• Description of the task: Extract the full set of records, then give each one again exactly.

• Supplied data:
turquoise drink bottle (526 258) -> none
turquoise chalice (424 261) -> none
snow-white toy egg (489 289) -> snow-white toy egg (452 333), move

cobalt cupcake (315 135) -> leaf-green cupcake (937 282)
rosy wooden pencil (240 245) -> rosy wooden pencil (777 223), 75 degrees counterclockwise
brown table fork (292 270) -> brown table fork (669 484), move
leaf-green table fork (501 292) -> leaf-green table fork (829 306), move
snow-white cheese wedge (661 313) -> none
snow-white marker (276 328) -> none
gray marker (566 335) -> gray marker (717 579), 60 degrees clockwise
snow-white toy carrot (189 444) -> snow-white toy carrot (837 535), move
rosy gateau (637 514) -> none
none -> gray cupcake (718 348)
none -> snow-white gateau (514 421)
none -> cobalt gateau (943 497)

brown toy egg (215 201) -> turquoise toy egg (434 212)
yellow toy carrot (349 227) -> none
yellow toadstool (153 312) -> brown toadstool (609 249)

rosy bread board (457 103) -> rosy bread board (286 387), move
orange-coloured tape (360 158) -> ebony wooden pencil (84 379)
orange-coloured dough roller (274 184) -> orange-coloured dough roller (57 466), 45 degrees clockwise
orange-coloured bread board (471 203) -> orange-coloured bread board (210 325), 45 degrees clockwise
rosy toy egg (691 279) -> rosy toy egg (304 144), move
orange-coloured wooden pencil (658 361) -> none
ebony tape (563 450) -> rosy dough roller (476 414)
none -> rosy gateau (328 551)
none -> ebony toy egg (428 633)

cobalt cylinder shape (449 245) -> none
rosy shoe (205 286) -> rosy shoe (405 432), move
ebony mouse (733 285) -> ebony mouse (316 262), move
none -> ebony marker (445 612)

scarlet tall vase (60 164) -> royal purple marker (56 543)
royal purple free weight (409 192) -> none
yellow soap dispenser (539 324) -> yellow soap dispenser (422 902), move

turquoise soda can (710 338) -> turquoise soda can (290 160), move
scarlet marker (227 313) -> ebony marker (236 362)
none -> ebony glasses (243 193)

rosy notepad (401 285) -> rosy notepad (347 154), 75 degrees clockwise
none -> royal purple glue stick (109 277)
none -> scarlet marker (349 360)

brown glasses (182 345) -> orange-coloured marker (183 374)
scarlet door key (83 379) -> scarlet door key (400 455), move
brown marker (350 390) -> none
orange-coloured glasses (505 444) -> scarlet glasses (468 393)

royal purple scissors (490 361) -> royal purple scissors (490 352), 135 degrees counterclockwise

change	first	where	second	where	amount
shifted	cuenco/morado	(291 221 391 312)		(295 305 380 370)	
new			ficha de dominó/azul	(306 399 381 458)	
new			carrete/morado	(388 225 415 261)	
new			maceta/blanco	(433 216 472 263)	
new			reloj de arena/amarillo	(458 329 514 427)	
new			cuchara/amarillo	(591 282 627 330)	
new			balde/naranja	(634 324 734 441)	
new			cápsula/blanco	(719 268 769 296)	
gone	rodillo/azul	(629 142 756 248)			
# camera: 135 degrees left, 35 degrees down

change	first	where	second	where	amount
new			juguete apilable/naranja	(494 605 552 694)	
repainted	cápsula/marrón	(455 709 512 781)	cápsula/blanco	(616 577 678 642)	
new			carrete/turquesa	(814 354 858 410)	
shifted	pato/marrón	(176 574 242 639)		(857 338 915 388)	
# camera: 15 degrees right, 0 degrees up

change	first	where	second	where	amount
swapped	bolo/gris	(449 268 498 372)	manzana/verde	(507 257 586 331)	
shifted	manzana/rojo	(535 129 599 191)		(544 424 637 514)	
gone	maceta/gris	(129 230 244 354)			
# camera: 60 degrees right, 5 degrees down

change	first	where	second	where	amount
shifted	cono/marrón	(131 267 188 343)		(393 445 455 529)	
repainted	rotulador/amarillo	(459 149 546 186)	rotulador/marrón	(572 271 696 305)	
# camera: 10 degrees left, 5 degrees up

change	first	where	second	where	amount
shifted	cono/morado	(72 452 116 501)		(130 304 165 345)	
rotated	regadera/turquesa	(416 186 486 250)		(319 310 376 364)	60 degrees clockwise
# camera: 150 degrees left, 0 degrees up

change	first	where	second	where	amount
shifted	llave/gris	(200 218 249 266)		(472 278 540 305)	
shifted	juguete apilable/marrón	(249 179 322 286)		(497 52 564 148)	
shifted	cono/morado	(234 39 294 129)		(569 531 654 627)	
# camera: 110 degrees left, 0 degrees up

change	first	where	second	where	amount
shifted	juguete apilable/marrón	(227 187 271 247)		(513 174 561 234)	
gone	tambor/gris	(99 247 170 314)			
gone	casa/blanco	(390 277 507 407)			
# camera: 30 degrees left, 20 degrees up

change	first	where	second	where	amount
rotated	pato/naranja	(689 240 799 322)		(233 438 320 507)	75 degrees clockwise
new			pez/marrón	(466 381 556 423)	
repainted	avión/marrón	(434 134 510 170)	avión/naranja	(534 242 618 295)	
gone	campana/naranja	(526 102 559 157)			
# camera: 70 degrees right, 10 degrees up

• Response area:
turquoise drink bottle (526 258) -> none
turquoise chalice (424 261) -> none
snow-white toy egg (489 289) -> snow-white toy egg (452 333), move

cobalt cupcake (315 135) -> leaf-green cupcake (937 282)
rosy wooden pencil (240 245) -> rosy wooden pencil (777 223), 75 degrees counterclockwise
brown table fork (292 270) -> brown table fork (669 484), move
leaf-green table fork (501 292) -> leaf-green table fork (829 306), move
snow-white cheese wedge (661 313) -> none
snow-white marker (276 328) -> none
gray marker (566 335) -> gray marker (717 579), 60 degrees clockwise
snow-white toy carrot (189 444) -> snow-white toy carrot (837 535), move
rosy gateau (637 514) -> none
none -> gray cupcake (718 348)
none -> snow-white gateau (514 421)
none -> cobalt gateau (943 497)

brown toy egg (215 201) -> turquoise toy egg (434 212)
yellow toy carrot (349 227) -> none
yellow toadstool (153 312) -> brown toadstool (609 249)

rosy bread board (457 103) -> rosy bread board (286 387), move
orange-coloured tape (360 158) -> ebony wooden pencil (84 379)
orange-coloured dough roller (274 184) -> orange-coloured dough roller (57 466), 45 degrees clockwise
orange-coloured bread board (471 203) -> orange-coloured bread board (210 325), 45 degrees clockwise
rosy toy egg (691 279) -> rosy toy egg (304 144), move
orange-coloured wooden pencil (658 361) -> none
ebony tape (563 450) -> rosy dough roller (476 414)
none -> rosy gateau (328 551)
none -> ebony toy egg (428 633)

cobalt cylinder shape (449 245) -> none
rosy shoe (205 286) -> rosy shoe (405 432), move
ebony mouse (733 285) -> ebony mouse (316 262), move
none -> ebony marker (445 612)

scarlet tall vase (60 164) -> royal purple marker (56 543)
royal purple free weight (409 192) -> none
yellow soap dispenser (539 324) -> yellow soap dispenser (422 902), move

turquoise soda can (710 338) -> turquoise soda can (290 160), move
scarlet marker (227 313) -> ebony marker (236 362)
none -> ebony glasses (243 193)

rosy notepad (401 285) -> rosy notepad (347 154), 75 degrees clockwise
none -> royal purple glue stick (109 277)
none -> scarlet marker (349 360)

brown glasses (182 345) -> orange-coloured marker (183 374)
scarlet door key (83 379) -> scarlet door key (400 455), move
brown marker (350 390) -> none
orange-coloured glasses (505 444) -> scarlet glasses (468 393)

royal purple scissors (490 361) -> royal purple scissors (490 352), 135 degrees counterclockwise

change	first	where	second	where	amount
shifted	cuenco/morado	(291 221 391 312)		(295 305 380 370)	
new			ficha de dominó/azul	(306 399 381 458)	
new			carrete/morado	(388 225 415 261)	
new			maceta/blanco	(433 216 472 263)	
new			reloj de arena/amarillo	(458 329 514 427)	
new			cuchara/amarillo	(591 282 627 330)	
new			balde/naranja	(634 324 734 441)	
new			cápsula/blanco	(719 268 769 296)	
gone	rodillo/azul	(629 142 756 248)			
# camera: 135 degrees left, 35 degrees down

change	first	where	second	where	amount
new			juguete apilable/naranja	(494 605 552 694)	
repainted	cápsula/marrón	(455 709 512 781)	cápsula/blanco	(616 577 678 642)	
new			carrete/turquesa	(814 354 858 410)	
shifted	pato/marrón	(176 574 242 639)		(857 338 915 388)	
# camera: 15 degrees right, 0 degrees up

change	first	where	second	where	amount
swapped	bolo/gris	(449 268 498 372)	manzana/verde	(507 257 586 331)	
shifted	manzana/rojo	(535 129 599 191)		(544 424 637 514)	
gone	maceta/gris	(129 230 244 354)			
# camera: 60 degrees right, 5 degrees down

change	first	where	second	where	amount
shifted	cono/marrón	(131 267 188 343)		(393 445 455 529)	
repainted	rotulador/amarillo	(459 149 546 186)	rotulador/marrón	(572 271 696 305)	
# camera: 10 degrees left, 5 degrees up

change	first	where	second	where	amount
shifted	cono/morado	(72 452 116 501)		(130 304 165 345)	
rotated	regadera/turquesa	(416 186 486 250)		(319 310 376 364)	60 degrees clockwise
# camera: 150 degrees left, 0 degrees up

change	first	where	second	where	amount
shifted	llave/gris	(200 218 249 266)		(472 278 540 305)	
shifted	juguete apilable/marrón	(249 179 322 286)		(497 52 564 148)	
shifted	cono/morado	(234 39 294 129)		(569 531 654 627)	
# camera: 110 degrees left, 0 degrees up

change	first	where	second	where	amount
shifted	juguete apilable/marrón	(227 187 271 247)		(513 174 561 234)	
gone	tambor/gris	(99 247 170 314)			
gone	casa/blanco	(390 277 507 407)			
# camera: 30 degrees left, 20 degrees up

change	first	where	second	where	amount
rotated	pato/naranja	(689 240 799 322)		(233 438 320 507)	75 degrees clockwise
new			pez/marrón	(466 381 556 423)	
repainted	avión/marrón	(434 134 510 170)	avión/naranja	(534 242 618 295)	
gone	campana/naranja	(526 102 559 157)			
# camera: 70 degrees right, 10 degrees up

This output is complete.